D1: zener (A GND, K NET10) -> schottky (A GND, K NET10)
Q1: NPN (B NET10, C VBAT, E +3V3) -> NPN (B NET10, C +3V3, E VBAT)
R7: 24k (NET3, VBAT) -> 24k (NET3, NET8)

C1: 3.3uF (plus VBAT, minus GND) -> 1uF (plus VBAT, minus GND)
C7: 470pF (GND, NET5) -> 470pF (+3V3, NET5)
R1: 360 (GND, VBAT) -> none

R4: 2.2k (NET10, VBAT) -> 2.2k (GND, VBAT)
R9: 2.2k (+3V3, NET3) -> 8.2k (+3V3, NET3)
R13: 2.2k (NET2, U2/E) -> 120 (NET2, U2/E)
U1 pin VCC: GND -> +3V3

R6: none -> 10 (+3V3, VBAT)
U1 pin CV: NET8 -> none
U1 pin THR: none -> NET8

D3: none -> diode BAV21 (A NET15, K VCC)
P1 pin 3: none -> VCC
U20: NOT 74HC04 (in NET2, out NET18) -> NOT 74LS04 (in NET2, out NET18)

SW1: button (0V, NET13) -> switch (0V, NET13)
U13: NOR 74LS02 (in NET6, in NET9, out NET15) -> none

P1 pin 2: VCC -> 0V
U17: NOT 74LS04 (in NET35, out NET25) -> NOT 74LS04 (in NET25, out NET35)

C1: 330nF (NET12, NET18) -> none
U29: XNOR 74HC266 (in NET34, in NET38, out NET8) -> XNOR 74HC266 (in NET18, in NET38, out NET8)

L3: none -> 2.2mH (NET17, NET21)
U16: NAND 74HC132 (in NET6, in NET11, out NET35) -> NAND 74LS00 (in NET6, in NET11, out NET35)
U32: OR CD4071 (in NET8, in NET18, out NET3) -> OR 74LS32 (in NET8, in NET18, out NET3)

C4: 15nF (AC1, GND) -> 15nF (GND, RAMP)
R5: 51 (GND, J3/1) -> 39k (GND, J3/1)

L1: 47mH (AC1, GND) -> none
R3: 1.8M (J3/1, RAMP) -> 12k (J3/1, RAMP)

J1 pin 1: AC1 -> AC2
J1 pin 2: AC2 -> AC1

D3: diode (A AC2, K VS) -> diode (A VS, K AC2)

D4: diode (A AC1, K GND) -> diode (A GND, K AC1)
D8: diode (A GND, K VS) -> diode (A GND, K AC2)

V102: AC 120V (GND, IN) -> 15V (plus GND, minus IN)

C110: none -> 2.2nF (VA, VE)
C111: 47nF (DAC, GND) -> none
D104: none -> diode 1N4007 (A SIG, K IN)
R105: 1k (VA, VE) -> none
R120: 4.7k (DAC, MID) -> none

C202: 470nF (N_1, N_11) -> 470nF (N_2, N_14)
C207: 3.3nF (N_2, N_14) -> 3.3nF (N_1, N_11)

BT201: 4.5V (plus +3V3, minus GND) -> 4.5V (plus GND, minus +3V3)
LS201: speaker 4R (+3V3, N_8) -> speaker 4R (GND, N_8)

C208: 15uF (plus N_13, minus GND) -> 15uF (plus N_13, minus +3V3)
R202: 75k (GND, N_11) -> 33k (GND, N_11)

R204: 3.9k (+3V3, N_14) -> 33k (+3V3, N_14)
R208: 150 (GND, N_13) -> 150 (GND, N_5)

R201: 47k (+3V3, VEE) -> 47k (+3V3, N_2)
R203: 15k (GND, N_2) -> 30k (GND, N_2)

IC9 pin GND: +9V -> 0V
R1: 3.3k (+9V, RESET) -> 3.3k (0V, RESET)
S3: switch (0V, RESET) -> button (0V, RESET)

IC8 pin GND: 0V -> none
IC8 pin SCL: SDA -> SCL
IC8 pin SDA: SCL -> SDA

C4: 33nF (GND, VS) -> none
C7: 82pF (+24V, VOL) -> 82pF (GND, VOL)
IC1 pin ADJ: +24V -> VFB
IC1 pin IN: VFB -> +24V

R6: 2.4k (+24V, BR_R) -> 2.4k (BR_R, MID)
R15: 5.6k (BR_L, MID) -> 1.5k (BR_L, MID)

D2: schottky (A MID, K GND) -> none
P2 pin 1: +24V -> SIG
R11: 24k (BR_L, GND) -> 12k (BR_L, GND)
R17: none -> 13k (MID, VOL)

....

Figure out how many lines in the entries above contain "minus". Write only that number.

> _RESULT OF THIS EXERCISE_:
4